• **WHAT IS BEING ASKED**: All lines below must be repeated exactly, with the pictures omitted.

=====

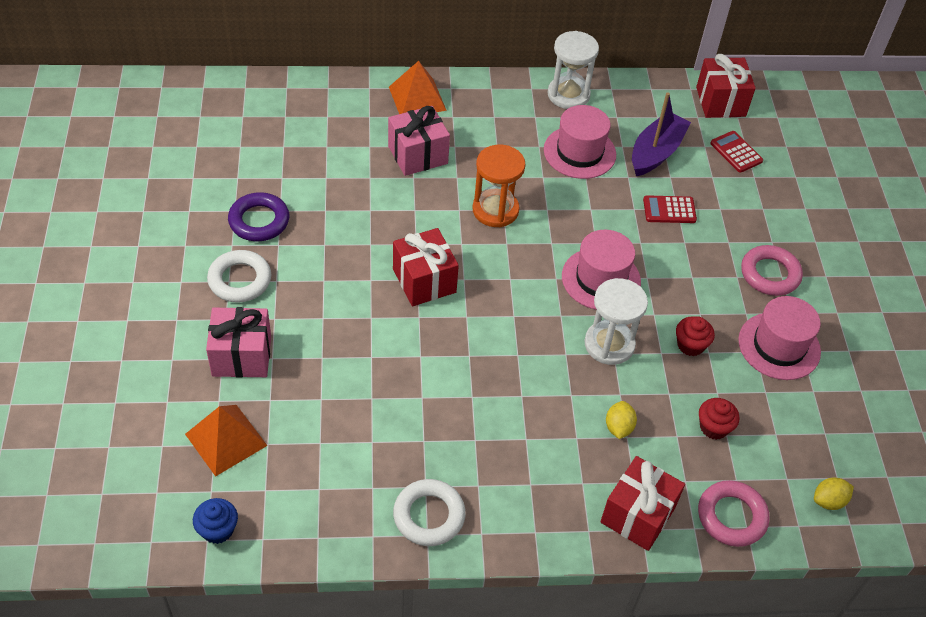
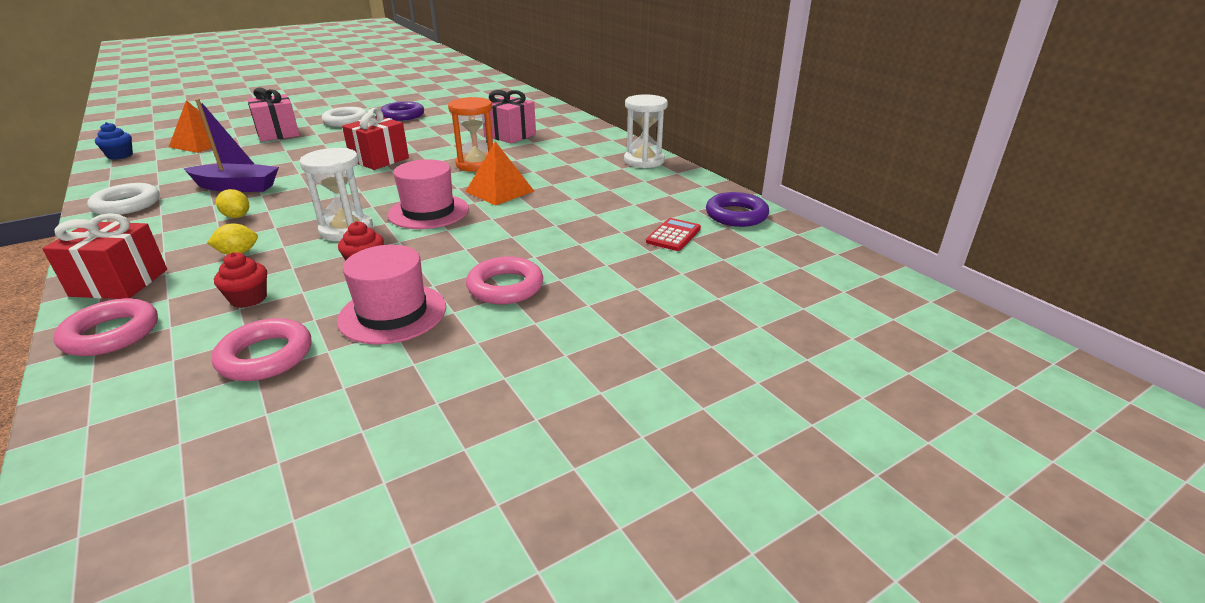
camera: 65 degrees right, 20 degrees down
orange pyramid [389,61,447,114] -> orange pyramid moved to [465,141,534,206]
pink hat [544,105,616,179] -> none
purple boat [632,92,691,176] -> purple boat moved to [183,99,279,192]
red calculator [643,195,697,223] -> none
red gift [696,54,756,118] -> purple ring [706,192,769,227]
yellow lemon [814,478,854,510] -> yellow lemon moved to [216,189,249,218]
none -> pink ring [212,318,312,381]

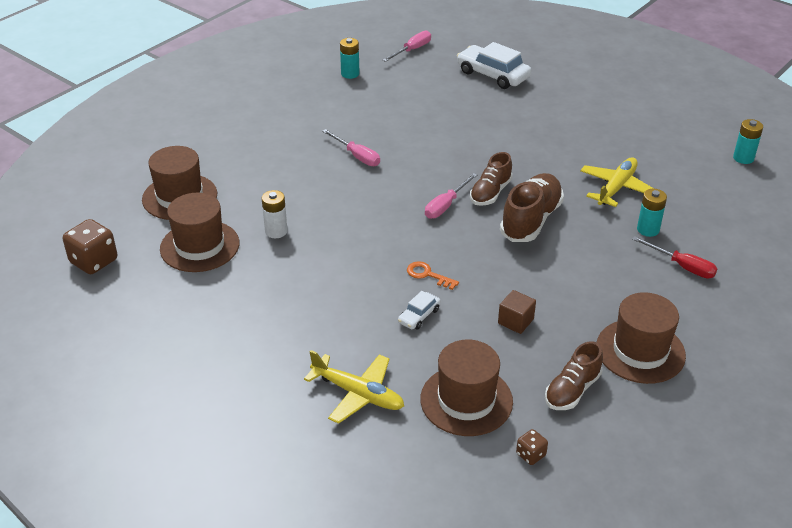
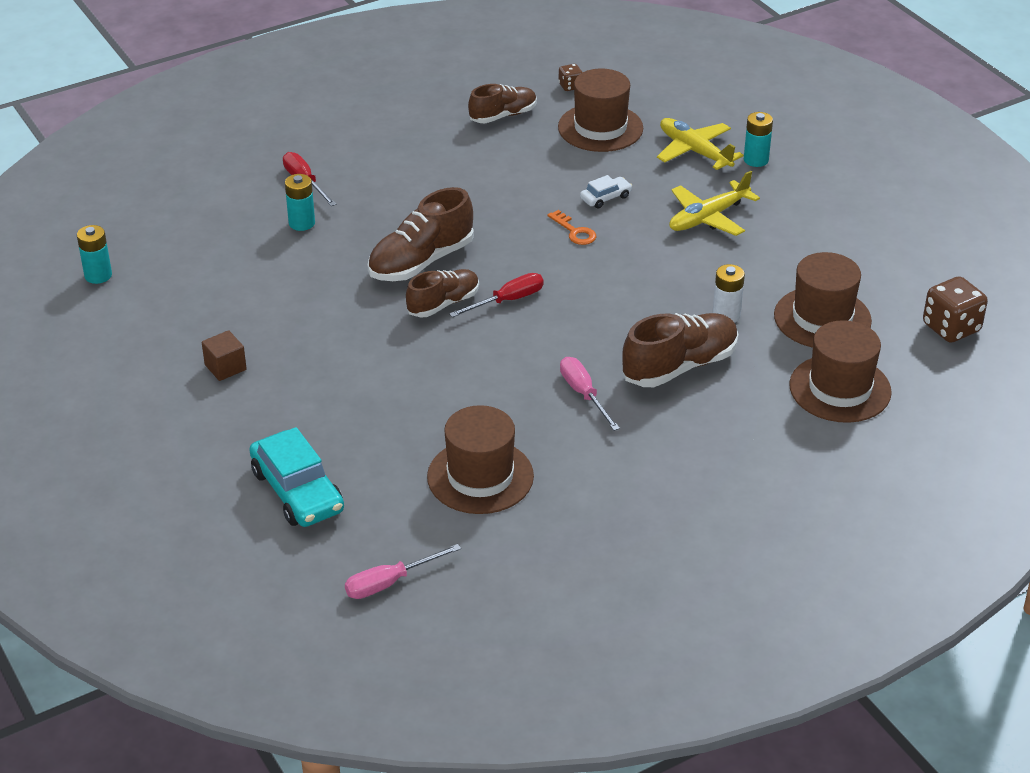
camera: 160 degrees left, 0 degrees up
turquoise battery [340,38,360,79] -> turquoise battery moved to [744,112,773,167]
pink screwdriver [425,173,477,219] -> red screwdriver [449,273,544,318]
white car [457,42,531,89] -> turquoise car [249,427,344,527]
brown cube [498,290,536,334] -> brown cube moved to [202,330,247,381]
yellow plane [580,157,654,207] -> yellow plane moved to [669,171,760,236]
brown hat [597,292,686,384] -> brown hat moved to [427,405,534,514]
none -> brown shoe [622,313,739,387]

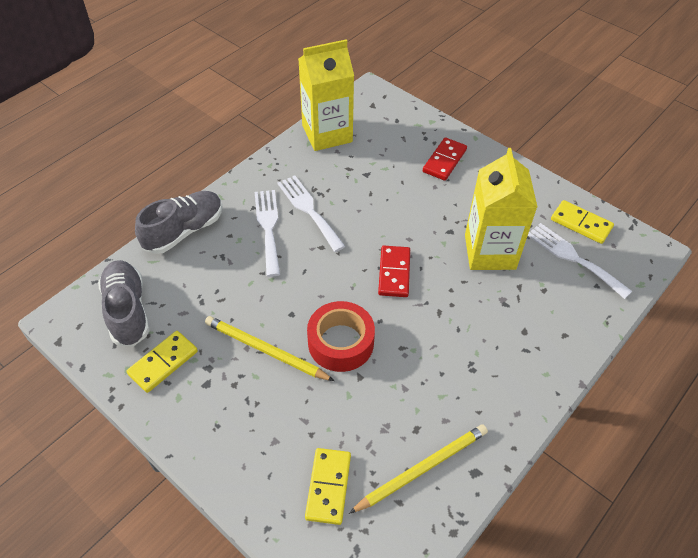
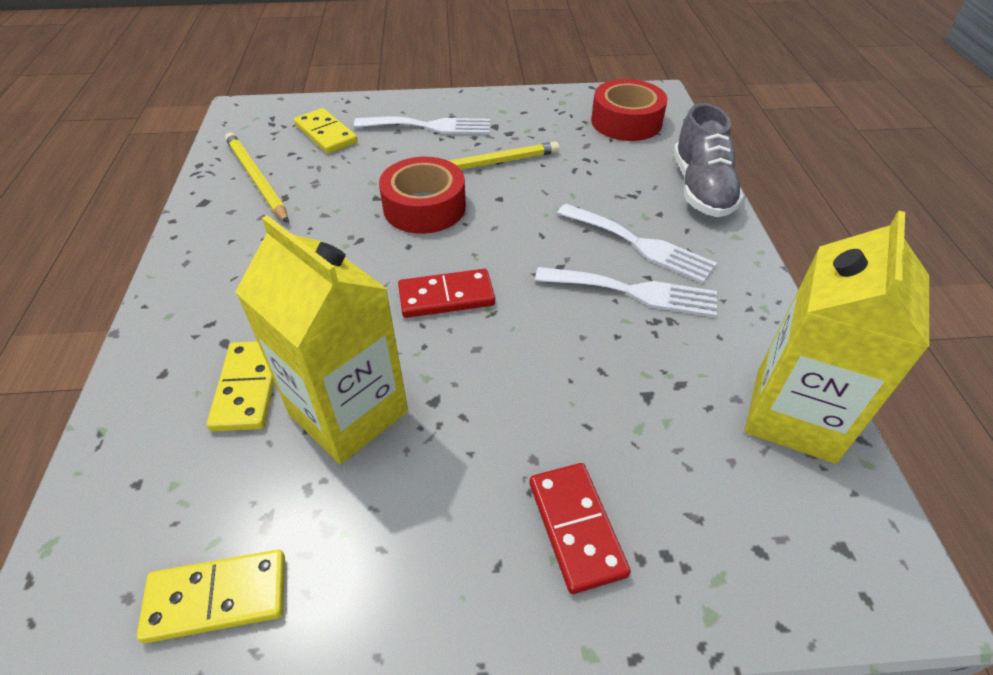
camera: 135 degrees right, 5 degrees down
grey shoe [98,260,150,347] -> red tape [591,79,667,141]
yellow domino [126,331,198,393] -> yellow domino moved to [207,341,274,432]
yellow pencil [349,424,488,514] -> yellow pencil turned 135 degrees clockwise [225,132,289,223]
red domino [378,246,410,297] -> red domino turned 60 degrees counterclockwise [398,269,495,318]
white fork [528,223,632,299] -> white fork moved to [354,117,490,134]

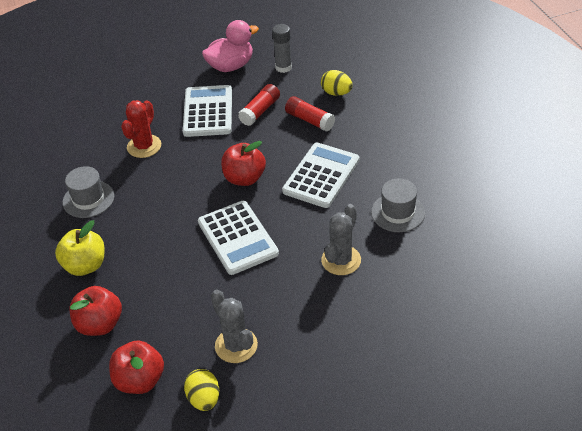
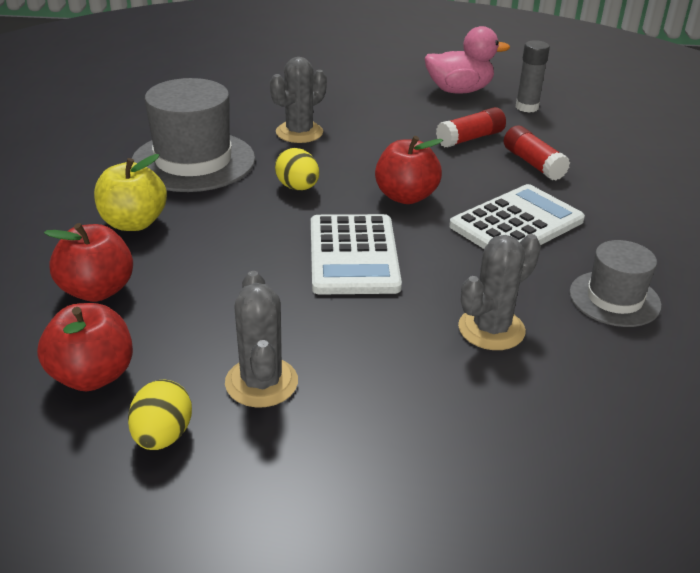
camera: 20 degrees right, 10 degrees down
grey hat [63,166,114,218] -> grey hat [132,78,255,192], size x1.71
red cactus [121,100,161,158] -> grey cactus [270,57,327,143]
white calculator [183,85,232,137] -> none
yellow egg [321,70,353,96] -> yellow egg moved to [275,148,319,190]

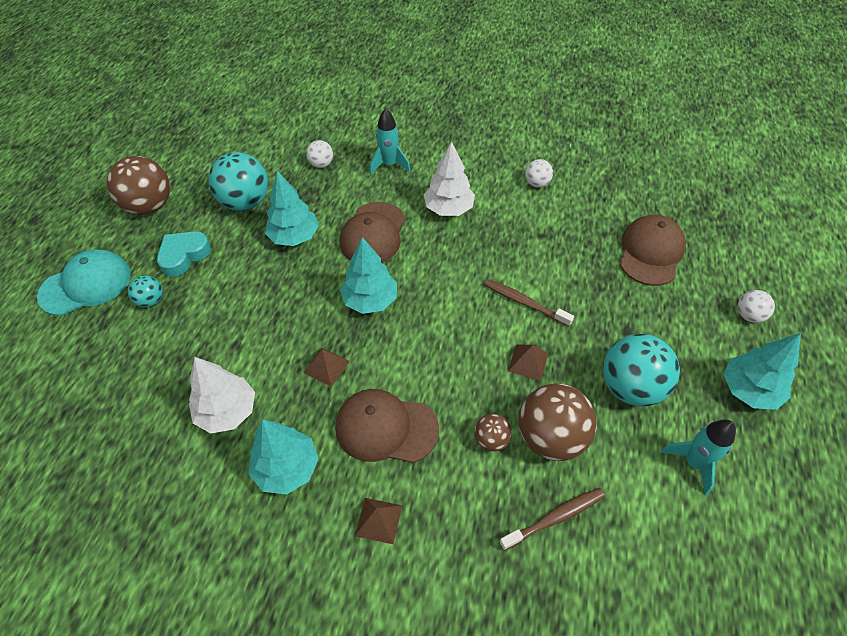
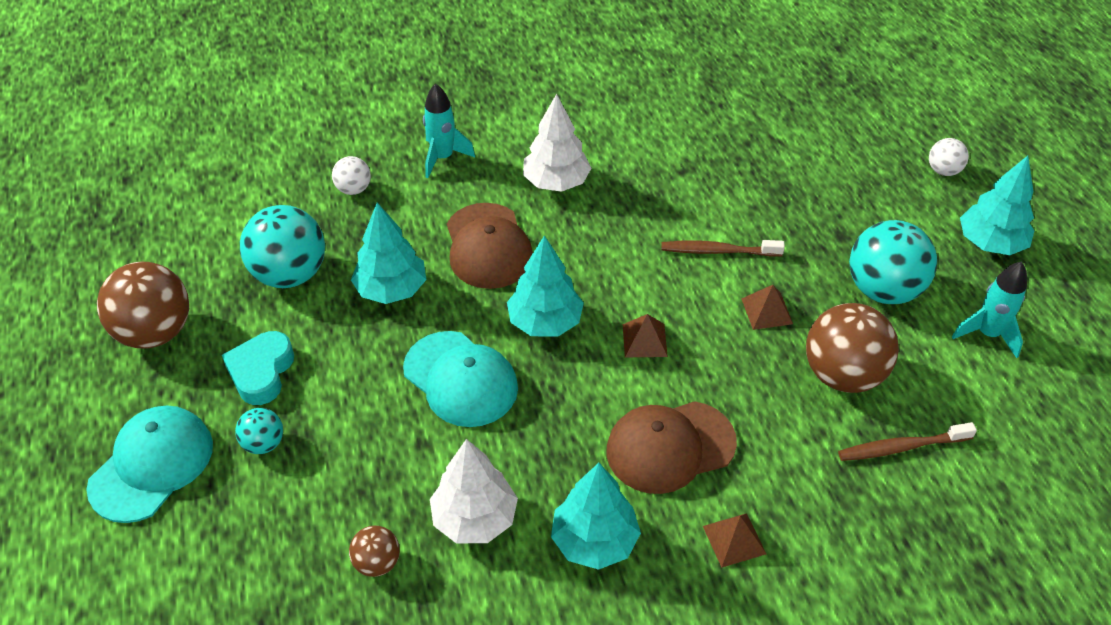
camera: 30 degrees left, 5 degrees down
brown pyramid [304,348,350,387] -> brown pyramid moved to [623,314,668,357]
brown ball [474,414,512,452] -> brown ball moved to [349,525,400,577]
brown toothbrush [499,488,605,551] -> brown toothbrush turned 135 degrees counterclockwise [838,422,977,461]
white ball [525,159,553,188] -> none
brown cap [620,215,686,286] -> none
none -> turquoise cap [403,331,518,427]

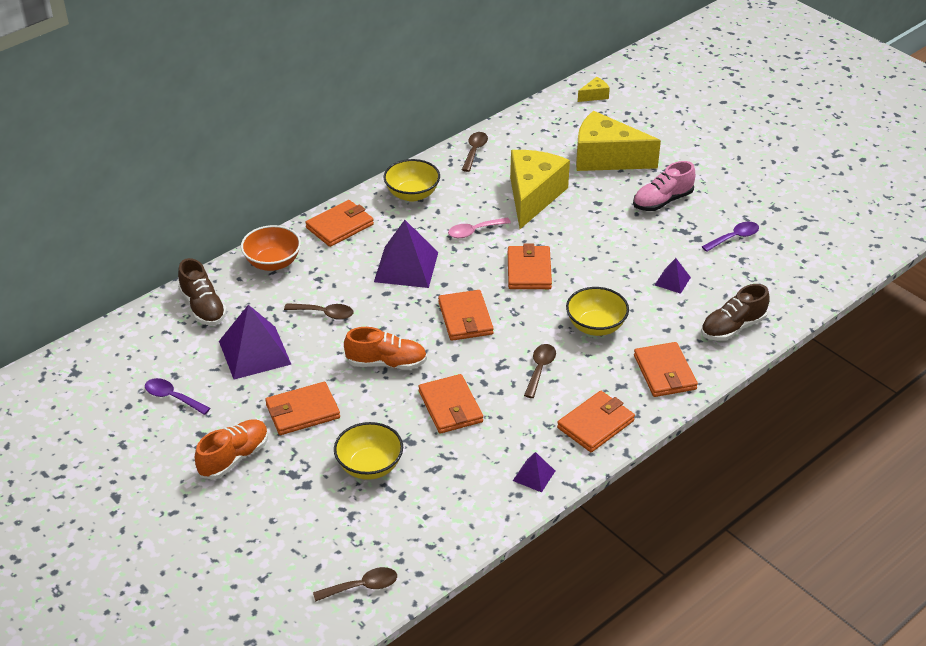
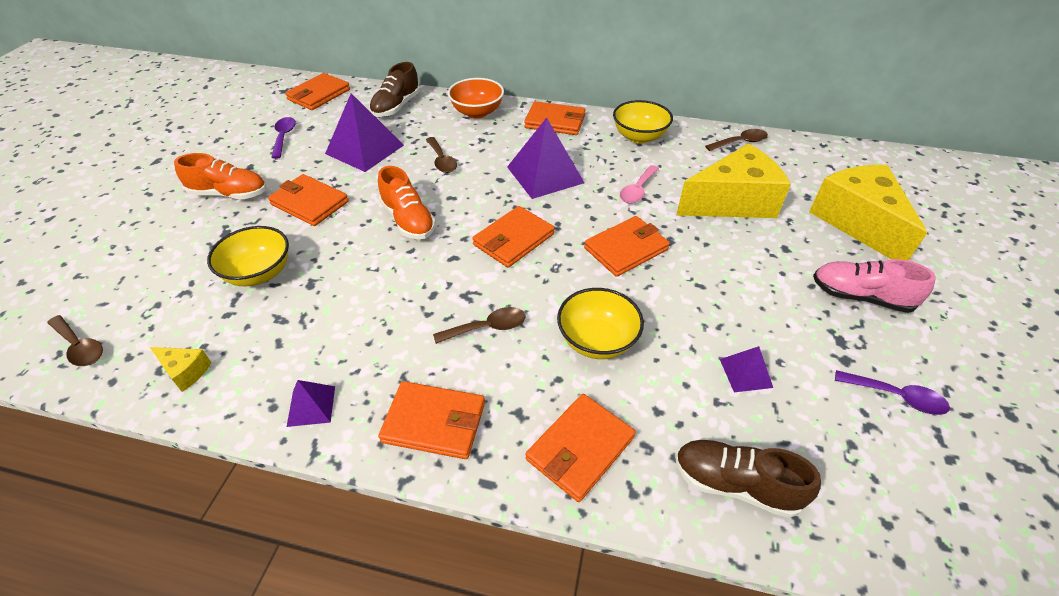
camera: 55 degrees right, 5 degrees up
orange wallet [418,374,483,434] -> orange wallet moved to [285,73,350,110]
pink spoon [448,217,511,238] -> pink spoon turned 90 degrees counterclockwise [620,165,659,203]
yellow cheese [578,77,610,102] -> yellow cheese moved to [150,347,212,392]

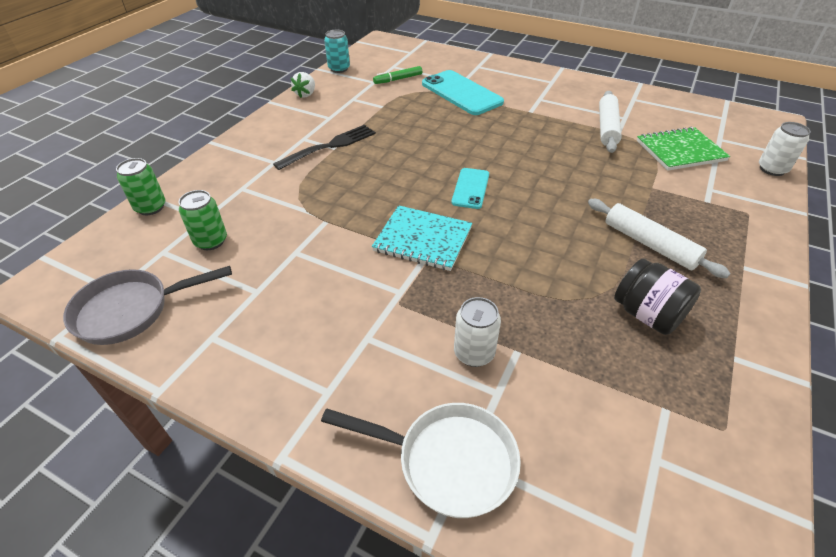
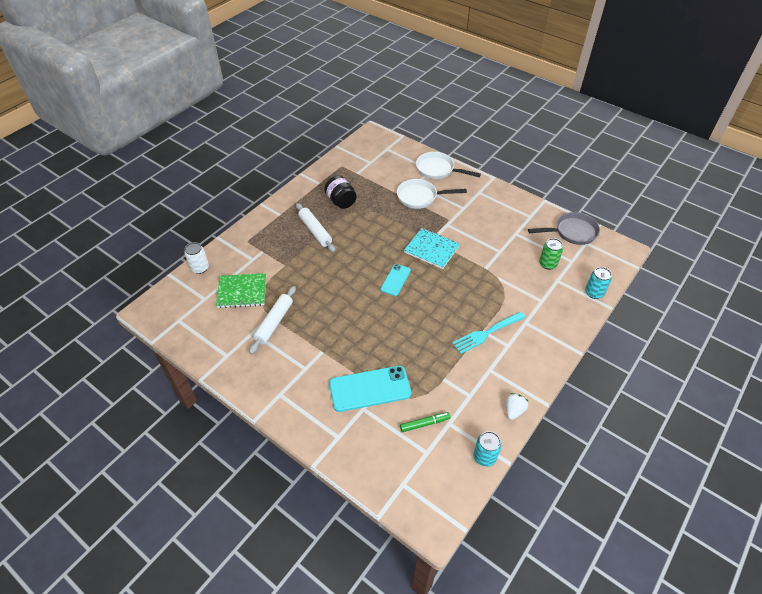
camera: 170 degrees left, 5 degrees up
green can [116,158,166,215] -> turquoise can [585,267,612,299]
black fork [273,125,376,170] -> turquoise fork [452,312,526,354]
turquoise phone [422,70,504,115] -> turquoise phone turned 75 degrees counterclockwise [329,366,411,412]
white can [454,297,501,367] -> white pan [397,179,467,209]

=====

• **WRITTEN ANSWER**:
camera: 65 degrees right, 20 degrees down
orange pyramid [389,61,447,114] -> orange pyramid moved to [465,141,534,206]
pink hat [544,105,616,179] -> none
purple boat [632,92,691,176] -> purple boat moved to [183,99,279,192]
red calculator [643,195,697,223] -> none
red gift [696,54,756,118] -> purple ring [706,192,769,227]
yellow lemon [814,478,854,510] -> yellow lemon moved to [216,189,249,218]
none -> pink ring [212,318,312,381]

camera: 160 degrees left, 0 degrees up
turquoise battery [340,38,360,79] -> turquoise battery moved to [744,112,773,167]
pink screwdriver [425,173,477,219] -> red screwdriver [449,273,544,318]
white car [457,42,531,89] -> turquoise car [249,427,344,527]
brown cube [498,290,536,334] -> brown cube moved to [202,330,247,381]
yellow plane [580,157,654,207] -> yellow plane moved to [669,171,760,236]
brown hat [597,292,686,384] -> brown hat moved to [427,405,534,514]
none -> brown shoe [622,313,739,387]

camera: 135 degrees right, 5 degrees down
grey shoe [98,260,150,347] -> red tape [591,79,667,141]
yellow domino [126,331,198,393] -> yellow domino moved to [207,341,274,432]
yellow pencil [349,424,488,514] -> yellow pencil turned 135 degrees clockwise [225,132,289,223]
red domino [378,246,410,297] -> red domino turned 60 degrees counterclockwise [398,269,495,318]
white fork [528,223,632,299] -> white fork moved to [354,117,490,134]

camera: 20 degrees right, 10 degrees down
grey hat [63,166,114,218] -> grey hat [132,78,255,192], size x1.71
red cactus [121,100,161,158] -> grey cactus [270,57,327,143]
white calculator [183,85,232,137] -> none
yellow egg [321,70,353,96] -> yellow egg moved to [275,148,319,190]

camera: 30 degrees left, 5 degrees down
brown pyramid [304,348,350,387] -> brown pyramid moved to [623,314,668,357]
brown ball [474,414,512,452] -> brown ball moved to [349,525,400,577]
brown toothbrush [499,488,605,551] -> brown toothbrush turned 135 degrees counterclockwise [838,422,977,461]
white ball [525,159,553,188] -> none
brown cap [620,215,686,286] -> none
none -> turquoise cap [403,331,518,427]

camera: 55 degrees right, 5 degrees up
orange wallet [418,374,483,434] -> orange wallet moved to [285,73,350,110]
pink spoon [448,217,511,238] -> pink spoon turned 90 degrees counterclockwise [620,165,659,203]
yellow cheese [578,77,610,102] -> yellow cheese moved to [150,347,212,392]

camera: 170 degrees left, 5 degrees up
green can [116,158,166,215] -> turquoise can [585,267,612,299]
black fork [273,125,376,170] -> turquoise fork [452,312,526,354]
turquoise phone [422,70,504,115] -> turquoise phone turned 75 degrees counterclockwise [329,366,411,412]
white can [454,297,501,367] -> white pan [397,179,467,209]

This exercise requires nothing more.